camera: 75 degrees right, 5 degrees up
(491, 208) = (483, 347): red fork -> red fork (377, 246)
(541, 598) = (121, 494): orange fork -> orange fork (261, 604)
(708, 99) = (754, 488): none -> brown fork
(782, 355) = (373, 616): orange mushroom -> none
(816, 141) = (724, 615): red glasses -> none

——————

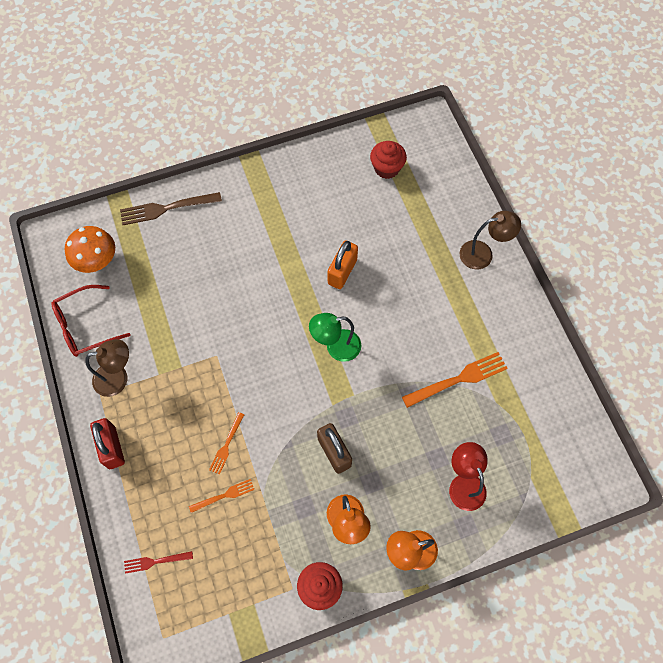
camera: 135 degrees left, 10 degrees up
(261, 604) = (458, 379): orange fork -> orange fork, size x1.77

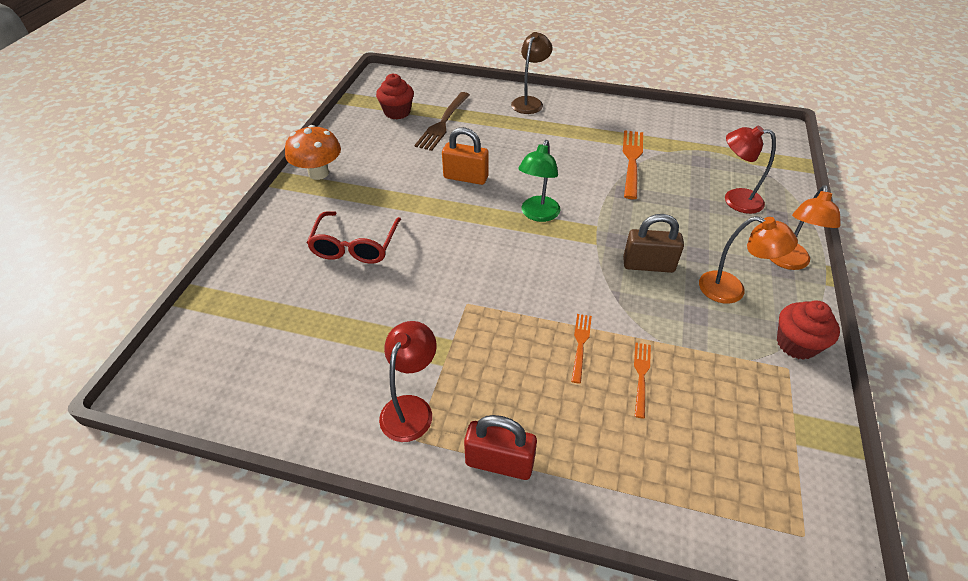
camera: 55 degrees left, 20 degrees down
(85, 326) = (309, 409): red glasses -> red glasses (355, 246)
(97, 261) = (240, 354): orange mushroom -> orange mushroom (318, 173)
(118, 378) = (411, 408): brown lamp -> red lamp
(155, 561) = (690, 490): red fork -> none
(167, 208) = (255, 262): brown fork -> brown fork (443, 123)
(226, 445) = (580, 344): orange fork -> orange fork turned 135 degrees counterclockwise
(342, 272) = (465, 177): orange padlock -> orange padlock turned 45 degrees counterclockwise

——————

*ASSIGNED TASK*: Restate word for word the entries above, starting at the line with "camera: 75 degrees right, 5 degrees up" and ending at the line with "(816, 141) = (724, 615): red glasses -> none", inclusive, and no others.

*ANSWER BOX*:
camera: 75 degrees right, 5 degrees up
(491, 208) = (483, 347): red fork -> red fork (377, 246)
(541, 598) = (121, 494): orange fork -> orange fork (261, 604)
(708, 99) = (754, 488): none -> brown fork
(782, 355) = (373, 616): orange mushroom -> none
(816, 141) = (724, 615): red glasses -> none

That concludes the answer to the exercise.